(Assigned task): Print the entries underneath word for word, omitting whatever pictures they contain.

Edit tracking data

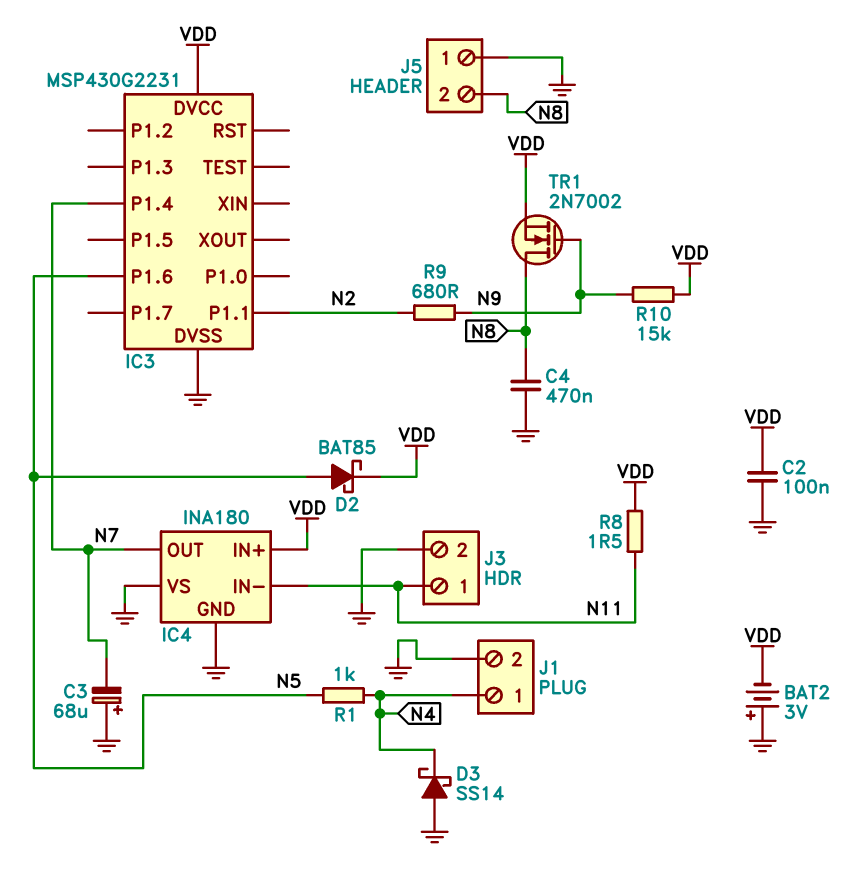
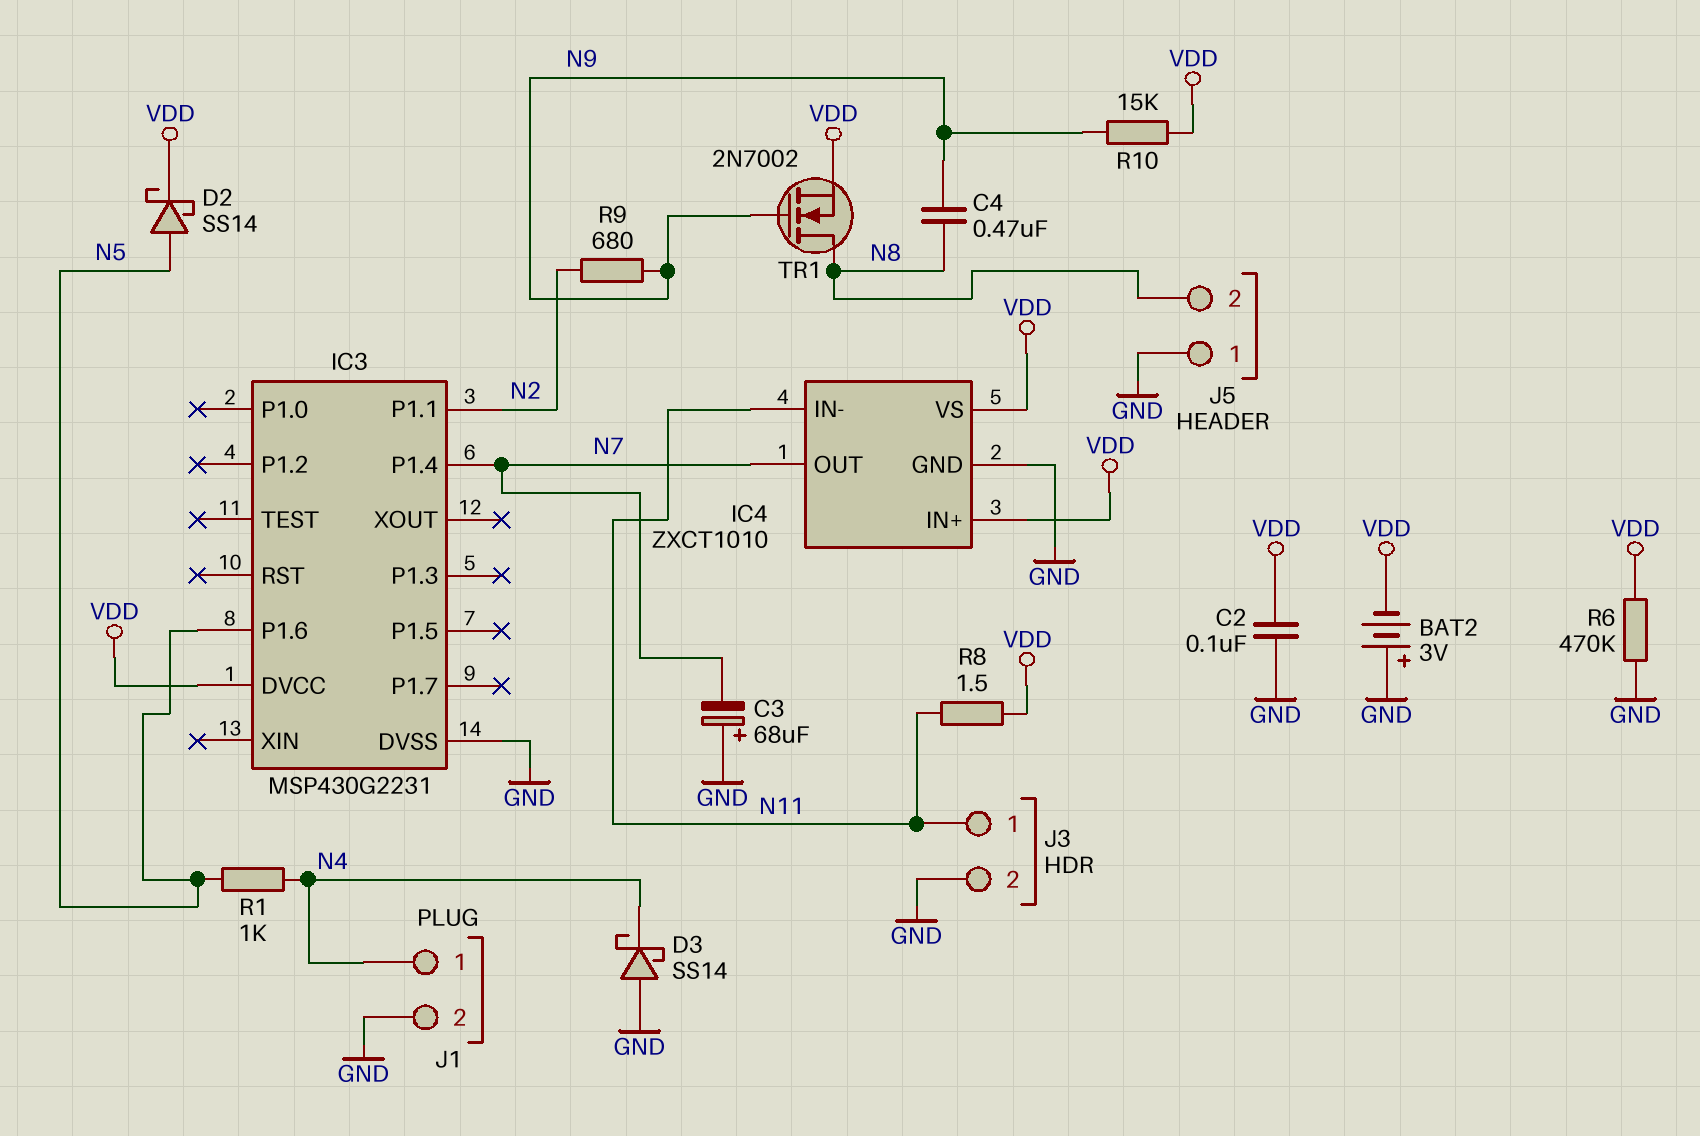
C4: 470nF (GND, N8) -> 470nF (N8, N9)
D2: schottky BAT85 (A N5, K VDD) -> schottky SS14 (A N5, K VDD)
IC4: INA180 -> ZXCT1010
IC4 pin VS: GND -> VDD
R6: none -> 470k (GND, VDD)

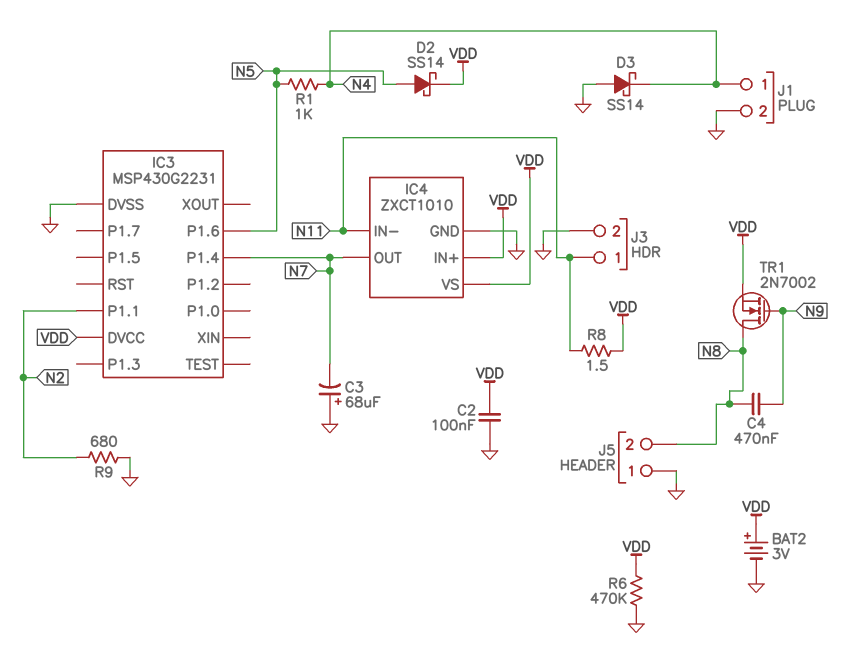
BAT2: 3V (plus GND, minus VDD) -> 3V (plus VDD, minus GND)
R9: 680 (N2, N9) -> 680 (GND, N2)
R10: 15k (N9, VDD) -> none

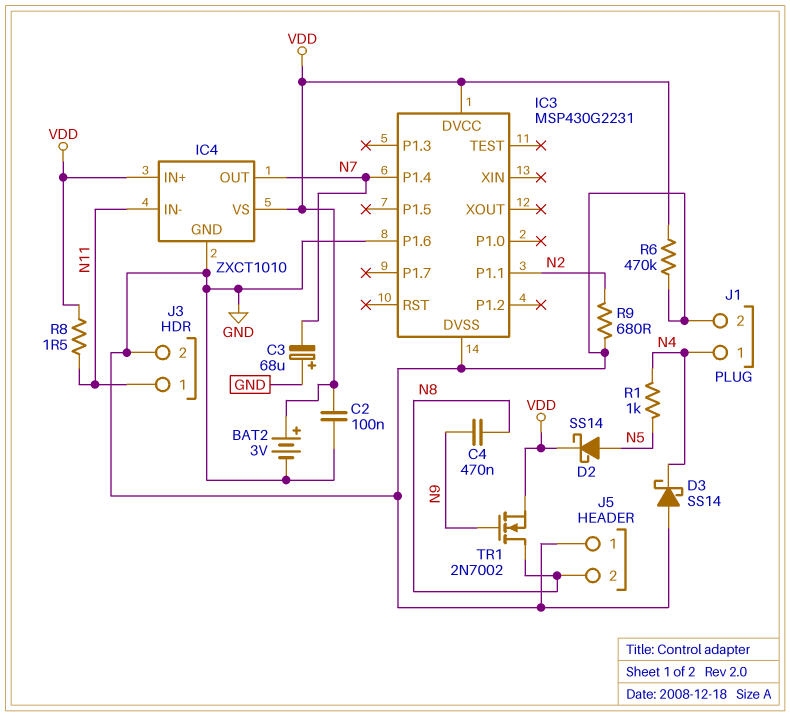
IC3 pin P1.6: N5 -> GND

(Response):
C4: 470nF (GND, N8) -> 470nF (N8, N9)
D2: schottky BAT85 (A N5, K VDD) -> schottky SS14 (A N5, K VDD)
IC4: INA180 -> ZXCT1010
IC4 pin VS: GND -> VDD
R6: none -> 470k (GND, VDD)

BAT2: 3V (plus GND, minus VDD) -> 3V (plus VDD, minus GND)
R9: 680 (N2, N9) -> 680 (GND, N2)
R10: 15k (N9, VDD) -> none

IC3 pin P1.6: N5 -> GND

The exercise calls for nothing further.